• LÍNEAS DE DATOS
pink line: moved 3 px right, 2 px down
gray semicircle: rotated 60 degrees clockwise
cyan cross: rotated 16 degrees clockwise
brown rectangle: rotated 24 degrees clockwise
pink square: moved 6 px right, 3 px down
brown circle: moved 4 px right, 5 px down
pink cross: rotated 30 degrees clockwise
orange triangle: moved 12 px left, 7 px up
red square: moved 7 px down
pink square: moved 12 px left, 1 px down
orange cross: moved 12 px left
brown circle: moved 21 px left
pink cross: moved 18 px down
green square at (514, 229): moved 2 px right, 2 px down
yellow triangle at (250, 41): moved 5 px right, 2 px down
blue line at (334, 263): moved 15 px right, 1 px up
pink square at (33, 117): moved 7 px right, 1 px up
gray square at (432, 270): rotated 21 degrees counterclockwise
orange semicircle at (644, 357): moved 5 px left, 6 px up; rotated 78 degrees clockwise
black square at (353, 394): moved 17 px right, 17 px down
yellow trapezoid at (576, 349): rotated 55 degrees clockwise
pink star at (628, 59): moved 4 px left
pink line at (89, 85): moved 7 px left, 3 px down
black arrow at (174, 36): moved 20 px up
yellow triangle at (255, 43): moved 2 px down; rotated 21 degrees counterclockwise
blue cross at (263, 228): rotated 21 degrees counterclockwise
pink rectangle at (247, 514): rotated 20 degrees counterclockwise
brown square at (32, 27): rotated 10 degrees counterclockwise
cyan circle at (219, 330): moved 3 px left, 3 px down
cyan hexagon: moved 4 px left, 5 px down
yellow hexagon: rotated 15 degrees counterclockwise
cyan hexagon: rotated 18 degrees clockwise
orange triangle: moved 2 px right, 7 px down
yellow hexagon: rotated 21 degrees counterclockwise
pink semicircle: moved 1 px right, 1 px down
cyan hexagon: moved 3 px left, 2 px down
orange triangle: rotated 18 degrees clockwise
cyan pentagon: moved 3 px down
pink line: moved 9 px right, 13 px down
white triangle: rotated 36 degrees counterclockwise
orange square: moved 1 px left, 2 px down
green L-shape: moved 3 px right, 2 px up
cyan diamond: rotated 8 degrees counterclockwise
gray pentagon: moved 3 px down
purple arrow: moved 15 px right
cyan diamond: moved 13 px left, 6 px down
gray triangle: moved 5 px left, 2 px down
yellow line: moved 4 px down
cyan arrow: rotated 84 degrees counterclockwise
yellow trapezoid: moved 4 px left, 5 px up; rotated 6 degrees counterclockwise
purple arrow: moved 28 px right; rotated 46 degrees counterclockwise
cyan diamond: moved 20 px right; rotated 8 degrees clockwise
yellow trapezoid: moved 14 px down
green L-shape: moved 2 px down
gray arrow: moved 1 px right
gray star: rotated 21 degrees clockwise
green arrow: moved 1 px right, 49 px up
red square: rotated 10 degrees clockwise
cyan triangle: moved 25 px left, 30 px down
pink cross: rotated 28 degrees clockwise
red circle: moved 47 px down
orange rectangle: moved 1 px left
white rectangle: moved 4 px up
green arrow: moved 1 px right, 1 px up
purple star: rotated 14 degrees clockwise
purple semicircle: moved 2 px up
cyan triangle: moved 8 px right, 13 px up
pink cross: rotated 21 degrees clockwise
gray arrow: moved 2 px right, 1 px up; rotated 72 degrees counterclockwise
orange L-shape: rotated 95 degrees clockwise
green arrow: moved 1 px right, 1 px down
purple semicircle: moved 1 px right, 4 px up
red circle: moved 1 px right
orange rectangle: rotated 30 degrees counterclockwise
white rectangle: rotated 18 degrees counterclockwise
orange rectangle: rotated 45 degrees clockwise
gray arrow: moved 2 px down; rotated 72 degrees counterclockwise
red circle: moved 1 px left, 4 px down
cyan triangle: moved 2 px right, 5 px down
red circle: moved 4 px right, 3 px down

• CONSIGNA
Indica cuántas líneas de arriba contienen la palabra "triangle". Responde solo con el número.

• RESULTADO DEL EJERCICIO
10